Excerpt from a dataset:
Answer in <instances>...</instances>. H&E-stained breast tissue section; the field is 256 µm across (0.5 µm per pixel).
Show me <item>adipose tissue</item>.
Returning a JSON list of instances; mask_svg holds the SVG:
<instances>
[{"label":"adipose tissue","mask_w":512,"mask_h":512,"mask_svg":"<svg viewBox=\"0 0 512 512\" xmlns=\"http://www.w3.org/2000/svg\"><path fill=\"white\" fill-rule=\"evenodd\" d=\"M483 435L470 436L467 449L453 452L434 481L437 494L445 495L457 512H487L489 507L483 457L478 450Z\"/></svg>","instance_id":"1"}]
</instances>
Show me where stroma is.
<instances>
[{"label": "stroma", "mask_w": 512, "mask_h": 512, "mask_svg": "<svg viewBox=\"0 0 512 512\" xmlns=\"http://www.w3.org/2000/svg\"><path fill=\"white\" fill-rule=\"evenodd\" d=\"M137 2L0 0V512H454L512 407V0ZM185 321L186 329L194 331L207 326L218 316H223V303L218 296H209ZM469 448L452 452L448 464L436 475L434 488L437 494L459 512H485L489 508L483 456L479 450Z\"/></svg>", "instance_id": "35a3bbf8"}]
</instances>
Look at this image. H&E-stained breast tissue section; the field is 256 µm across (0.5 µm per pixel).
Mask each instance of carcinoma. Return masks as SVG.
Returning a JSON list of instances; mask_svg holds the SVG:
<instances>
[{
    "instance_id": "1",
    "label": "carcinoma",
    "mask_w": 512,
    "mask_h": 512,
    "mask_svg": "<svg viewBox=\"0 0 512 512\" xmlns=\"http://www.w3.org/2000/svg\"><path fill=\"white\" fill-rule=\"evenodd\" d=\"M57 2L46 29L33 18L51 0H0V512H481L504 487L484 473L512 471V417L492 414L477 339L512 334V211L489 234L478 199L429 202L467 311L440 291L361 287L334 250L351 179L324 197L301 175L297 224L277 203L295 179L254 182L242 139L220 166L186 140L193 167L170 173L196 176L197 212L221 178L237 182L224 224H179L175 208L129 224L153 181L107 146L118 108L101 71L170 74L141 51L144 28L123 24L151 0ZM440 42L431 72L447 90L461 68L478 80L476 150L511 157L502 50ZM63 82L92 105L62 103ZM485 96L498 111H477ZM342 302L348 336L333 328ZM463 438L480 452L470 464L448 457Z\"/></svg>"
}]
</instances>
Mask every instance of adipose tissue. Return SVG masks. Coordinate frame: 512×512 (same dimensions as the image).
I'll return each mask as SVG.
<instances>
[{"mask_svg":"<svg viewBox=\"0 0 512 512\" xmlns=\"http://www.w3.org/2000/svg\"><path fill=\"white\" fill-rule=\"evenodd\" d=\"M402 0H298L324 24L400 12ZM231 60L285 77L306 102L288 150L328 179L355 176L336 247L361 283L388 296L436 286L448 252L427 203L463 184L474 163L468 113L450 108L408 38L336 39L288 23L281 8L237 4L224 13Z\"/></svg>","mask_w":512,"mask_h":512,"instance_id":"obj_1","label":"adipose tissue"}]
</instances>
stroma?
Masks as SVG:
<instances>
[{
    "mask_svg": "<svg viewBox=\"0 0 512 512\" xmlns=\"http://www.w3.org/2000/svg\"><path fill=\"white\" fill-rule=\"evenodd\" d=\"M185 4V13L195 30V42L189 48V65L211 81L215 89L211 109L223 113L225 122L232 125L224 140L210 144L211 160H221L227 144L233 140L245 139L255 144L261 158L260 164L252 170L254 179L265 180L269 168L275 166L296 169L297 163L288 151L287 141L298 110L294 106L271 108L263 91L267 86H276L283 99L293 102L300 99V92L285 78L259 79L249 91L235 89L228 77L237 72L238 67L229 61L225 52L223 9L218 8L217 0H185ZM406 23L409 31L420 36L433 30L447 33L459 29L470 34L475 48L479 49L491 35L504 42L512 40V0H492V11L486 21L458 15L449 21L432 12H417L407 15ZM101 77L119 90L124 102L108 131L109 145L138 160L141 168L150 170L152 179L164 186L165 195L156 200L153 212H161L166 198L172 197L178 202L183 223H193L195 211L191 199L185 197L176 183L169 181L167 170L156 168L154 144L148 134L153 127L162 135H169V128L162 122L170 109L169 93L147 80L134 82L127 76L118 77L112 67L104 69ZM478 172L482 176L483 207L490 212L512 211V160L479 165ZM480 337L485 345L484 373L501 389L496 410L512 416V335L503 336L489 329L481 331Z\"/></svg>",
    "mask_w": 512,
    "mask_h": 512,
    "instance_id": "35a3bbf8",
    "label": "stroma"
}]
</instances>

## Direction
Produce a verbatim transcription of the entries above.

## Exercise result
Answer in <instances>...</instances>. H&E-stained breast tissue section; the field is 256 µm across (0.5 µm per pixel).
Show me <item>adipose tissue</item>.
Returning a JSON list of instances; mask_svg holds the SVG:
<instances>
[{"label":"adipose tissue","mask_w":512,"mask_h":512,"mask_svg":"<svg viewBox=\"0 0 512 512\" xmlns=\"http://www.w3.org/2000/svg\"><path fill=\"white\" fill-rule=\"evenodd\" d=\"M483 435L470 436L467 449L453 452L434 481L437 494L445 495L457 512H487L489 507L483 457L478 450Z\"/></svg>","instance_id":"1"}]
</instances>
Show me where stroma is.
<instances>
[{"label": "stroma", "mask_w": 512, "mask_h": 512, "mask_svg": "<svg viewBox=\"0 0 512 512\" xmlns=\"http://www.w3.org/2000/svg\"><path fill=\"white\" fill-rule=\"evenodd\" d=\"M137 2L0 0V512H454L512 407V0ZM185 321L186 329L194 331L207 326L218 316H223V303L218 296H209ZM469 448L452 452L448 464L436 475L434 488L437 494L459 512H485L489 508L483 456L479 450Z\"/></svg>", "instance_id": "35a3bbf8"}]
</instances>
Look at this image. H&E-stained breast tissue section; the field is 256 µm across (0.5 µm per pixel).
Mask each instance of carcinoma. Return masks as SVG.
Returning a JSON list of instances; mask_svg holds the SVG:
<instances>
[{
    "instance_id": "1",
    "label": "carcinoma",
    "mask_w": 512,
    "mask_h": 512,
    "mask_svg": "<svg viewBox=\"0 0 512 512\" xmlns=\"http://www.w3.org/2000/svg\"><path fill=\"white\" fill-rule=\"evenodd\" d=\"M57 2L46 29L33 18L51 0H0V512H481L504 487L484 473L512 471V417L492 414L477 339L512 334V211L489 234L478 199L429 202L467 311L440 291L361 287L334 250L351 179L324 197L301 175L297 224L277 203L295 179L254 182L242 139L220 166L186 140L193 167L170 173L196 176L197 212L221 178L237 182L224 224H179L175 208L129 224L153 181L107 146L118 108L101 71L170 74L141 51L144 28L123 24L151 0ZM440 42L431 72L447 90L461 68L478 80L476 150L511 157L502 50ZM63 82L92 105L62 103ZM485 96L498 111H477ZM342 302L348 336L333 328ZM463 438L480 452L470 464L448 457Z\"/></svg>"
}]
</instances>
Mask every instance of adipose tissue. Return SVG masks. Coordinate frame: 512×512 (same dimensions as the image).
I'll return each mask as SVG.
<instances>
[{"mask_svg":"<svg viewBox=\"0 0 512 512\" xmlns=\"http://www.w3.org/2000/svg\"><path fill=\"white\" fill-rule=\"evenodd\" d=\"M402 0H298L324 24L400 12ZM231 60L285 77L306 102L288 150L328 179L355 176L336 247L361 283L388 296L436 286L448 252L427 203L463 184L474 163L468 113L450 108L408 38L336 39L288 23L281 8L237 4L224 13Z\"/></svg>","mask_w":512,"mask_h":512,"instance_id":"obj_1","label":"adipose tissue"}]
</instances>
stroma?
Masks as SVG:
<instances>
[{
    "mask_svg": "<svg viewBox=\"0 0 512 512\" xmlns=\"http://www.w3.org/2000/svg\"><path fill=\"white\" fill-rule=\"evenodd\" d=\"M185 4V13L195 30V42L189 48V65L211 81L215 89L211 109L223 113L225 122L232 125L224 140L210 144L211 160H221L227 144L233 140L245 139L255 144L261 158L260 164L252 170L254 179L265 180L269 168L275 166L296 169L297 163L288 151L287 141L298 110L294 106L271 108L263 91L267 86H276L283 99L293 102L300 99V92L285 78L259 79L249 91L235 89L228 77L237 72L238 67L229 61L225 52L223 9L218 8L217 0H185ZM406 23L409 31L420 36L433 30L447 33L459 29L470 34L475 48L479 49L491 35L504 42L512 40V0H492V11L486 21L458 15L449 21L432 12H417L407 15ZM101 77L119 90L124 102L108 131L109 145L138 160L141 168L150 170L152 179L164 186L165 195L156 200L153 212H161L166 198L172 197L178 202L183 223H193L195 211L191 199L185 197L176 183L169 181L167 170L156 168L154 144L148 134L153 127L162 135H169V128L162 122L170 109L169 93L147 80L134 82L127 76L118 77L112 67L104 69ZM478 172L482 176L483 207L490 212L512 211V160L479 165ZM480 337L485 345L484 373L501 389L496 410L512 416V335L503 336L489 329L481 331Z\"/></svg>",
    "mask_w": 512,
    "mask_h": 512,
    "instance_id": "35a3bbf8",
    "label": "stroma"
}]
</instances>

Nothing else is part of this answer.